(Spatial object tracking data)

▬▬▬▬▬▬

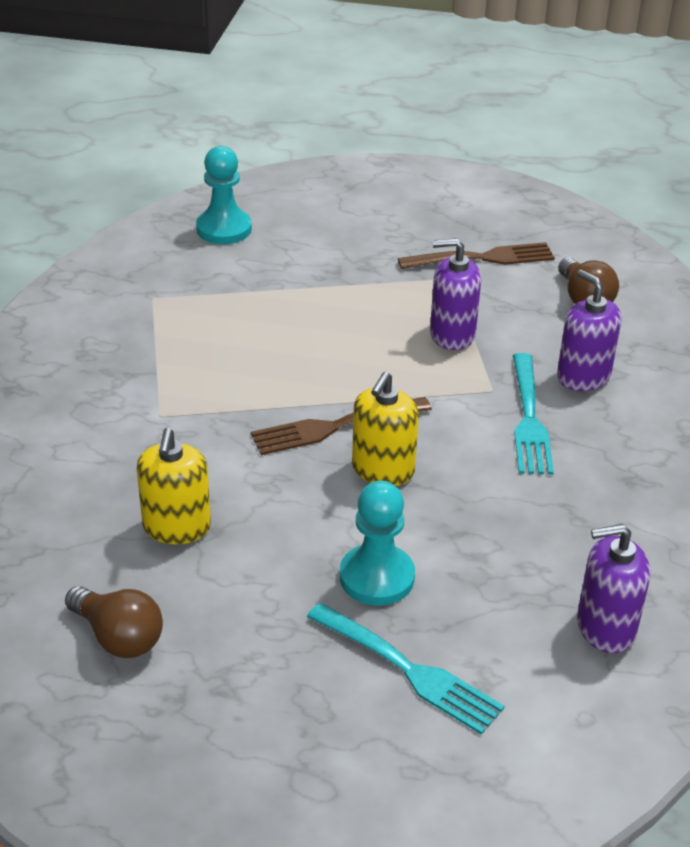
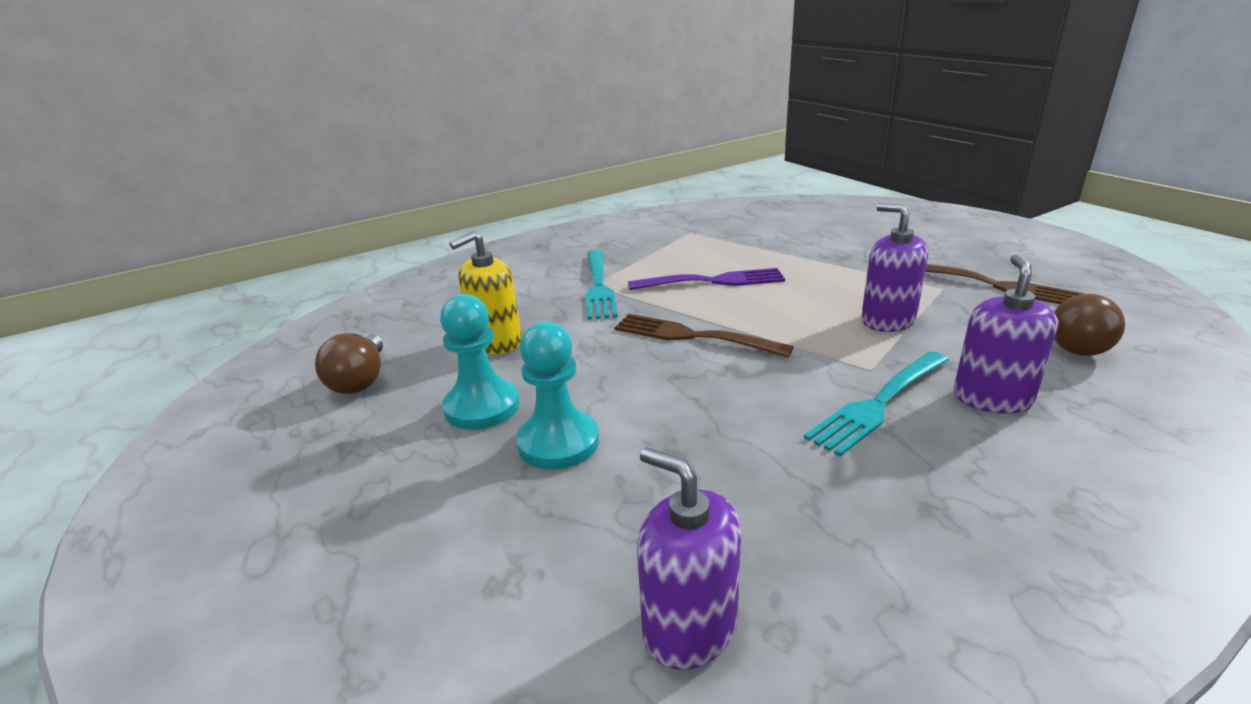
camera: 50 degrees right, 10 degrees down
(224, 229) = (793, 216): turquoise pawn -> turquoise pawn (482, 407)
(266, 356) = (711, 281): none -> purple fork
(382, 470) = (684, 377): yellow soap dispenser -> none
(407, 669) = (462, 523): turquoise fork -> turquoise fork (598, 286)

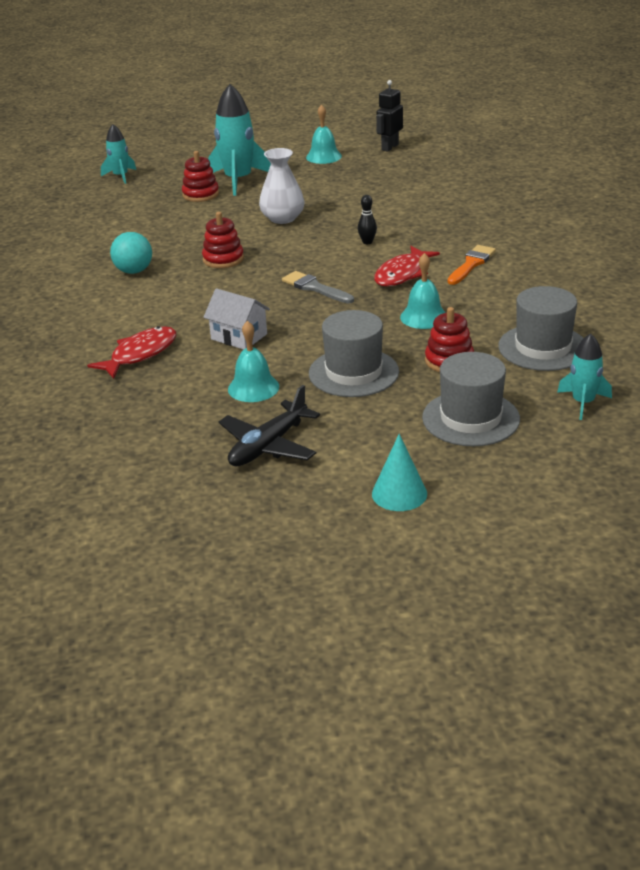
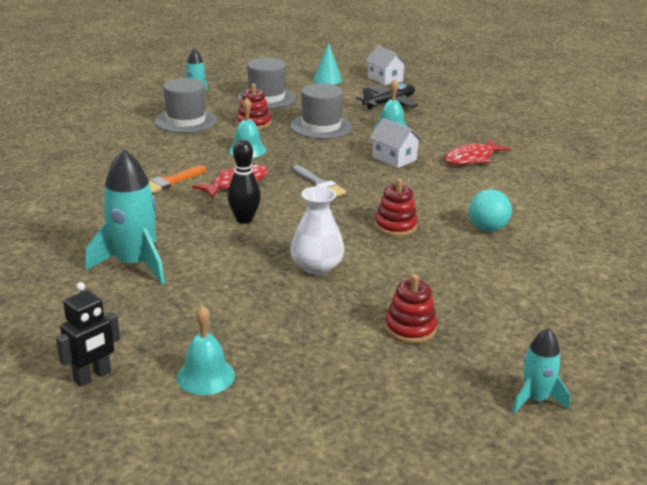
camera: 170 degrees left, 5 degrees down
(238, 180) = (352, 347): turquoise rocket -> turquoise rocket (134, 264)
(292, 519) = (385, 79): none -> white house
(367, 242) = (244, 219): black bowling pin -> black bowling pin, size x1.64

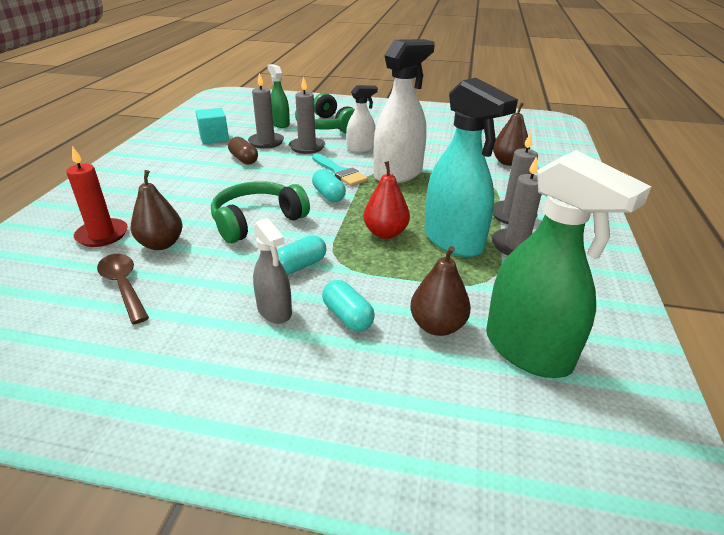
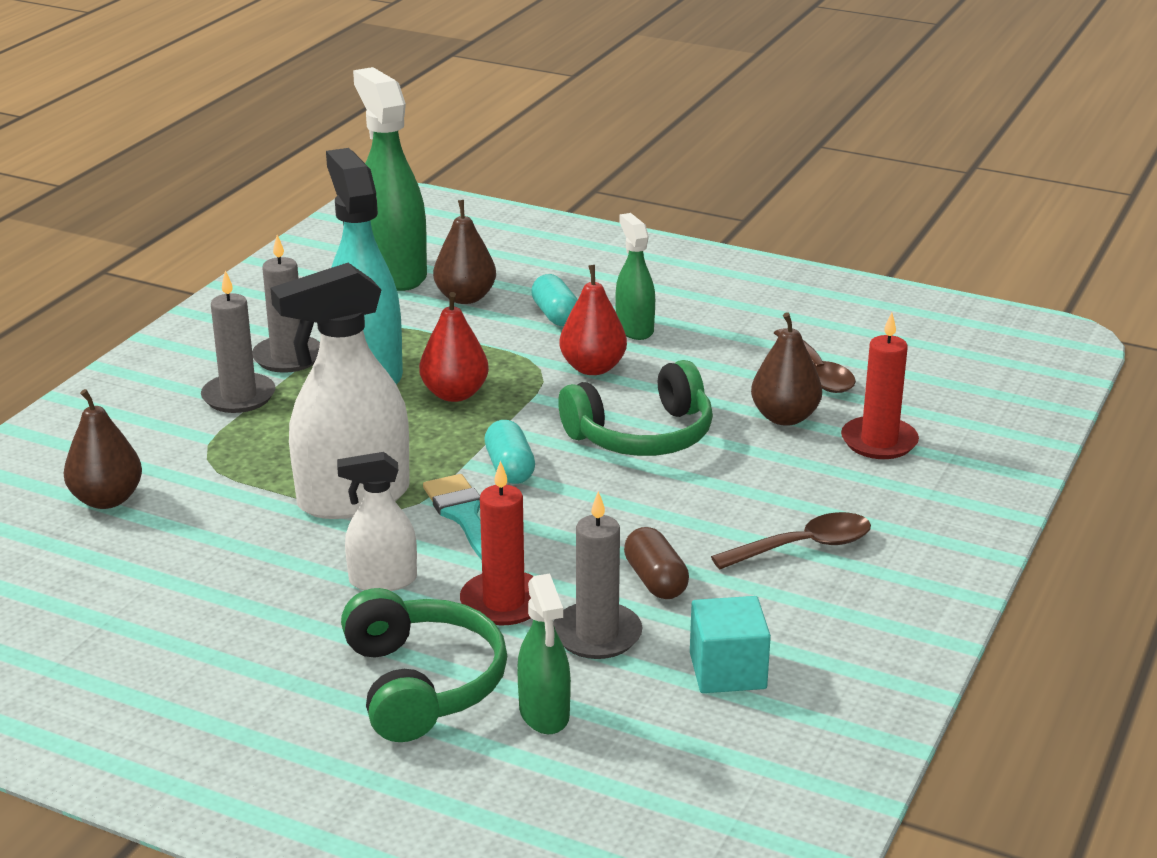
camera: 165 degrees left, 5 degrees down
(171, 177) = (803, 546): none -> brown spoon
(274, 311) = (634, 329): grey spray bottle -> green spray bottle
(300, 266) = (593, 368): turquoise capsule -> red pear
(307, 147) = (504, 602): grey candle -> red candle

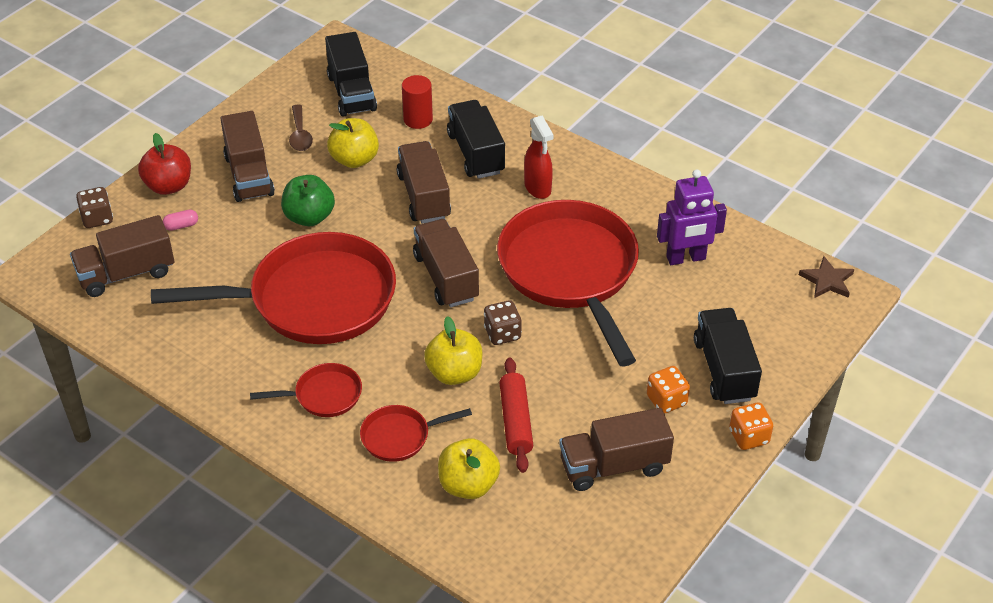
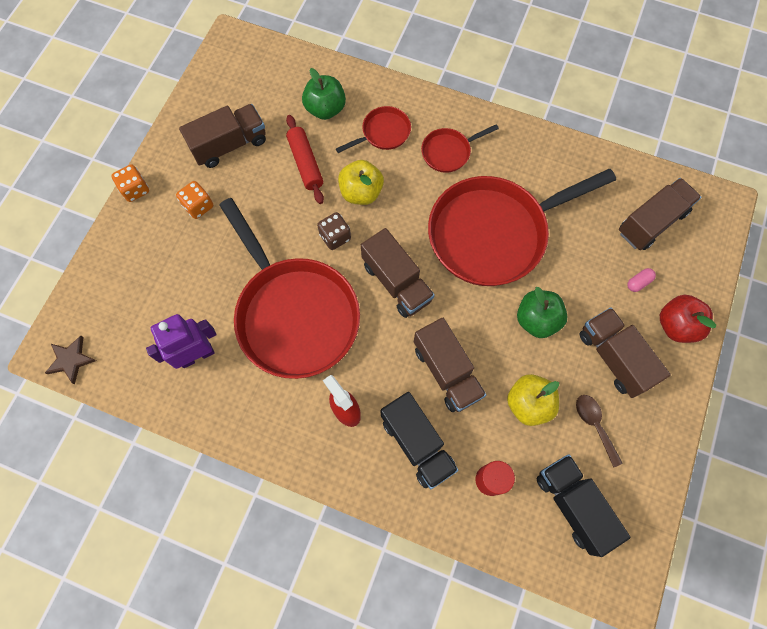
camera: 165 degrees right, 25 degrees up
(97, 218) = (712, 272): brown dice -> none
(468, 485) = (325, 109): yellow apple -> green apple
(724, 370) = (156, 244): black truck -> none

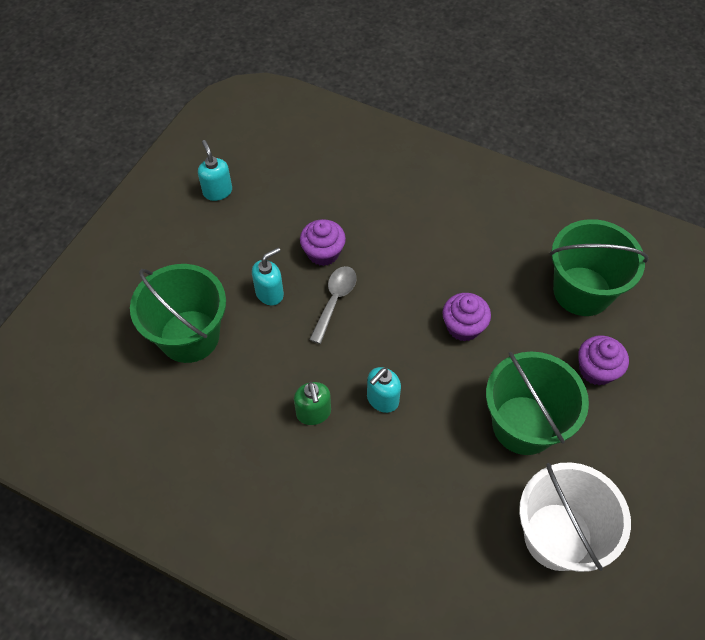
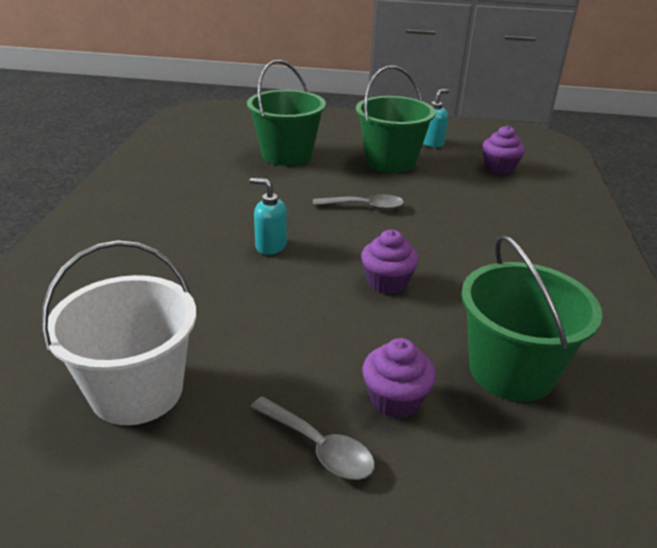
camera: 70 degrees right, 25 degrees down
(270, 293) = (350, 178): turquoise soap dispenser -> none
(313, 413) = (240, 214): green soap dispenser -> none
(323, 253) = (412, 194): purple cupcake -> purple cupcake (499, 168)
(524, 425) = (281, 343): green bucket -> green bucket (390, 161)
(630, 428) = (319, 447): none -> grey spoon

▬▬▬▬▬▬

• **REQUIRED WORK**: Go through the data and return every word of it verbatim, leaving out the pictures.

• **SOLUTION BELOW**:
camera: 50 degrees right, 10 degrees down
(224, 229) = (793, 216): turquoise pawn -> turquoise pawn (482, 407)
(266, 356) = (711, 281): none -> purple fork
(382, 470) = (684, 377): yellow soap dispenser -> none
(407, 669) = (462, 523): turquoise fork -> turquoise fork (598, 286)

camera: 170 degrees left, 5 degrees down
(238, 180) = (352, 347): turquoise rocket -> turquoise rocket (134, 264)
(292, 519) = (385, 79): none -> white house
(367, 242) = (244, 219): black bowling pin -> black bowling pin, size x1.64

camera: 165 degrees left, 5 degrees down
(171, 177) = (803, 546): none -> brown spoon
(274, 311) = (634, 329): grey spray bottle -> green spray bottle
(300, 266) = (593, 368): turquoise capsule -> red pear
(307, 147) = (504, 602): grey candle -> red candle

camera: 165 degrees right, 25 degrees up
(97, 218) = (712, 272): brown dice -> none
(468, 485) = (325, 109): yellow apple -> green apple
(724, 370) = (156, 244): black truck -> none

camera: 70 degrees right, 25 degrees down
(270, 293) = (350, 178): turquoise soap dispenser -> none
(313, 413) = (240, 214): green soap dispenser -> none
(323, 253) = (412, 194): purple cupcake -> purple cupcake (499, 168)
(524, 425) = (281, 343): green bucket -> green bucket (390, 161)
(630, 428) = (319, 447): none -> grey spoon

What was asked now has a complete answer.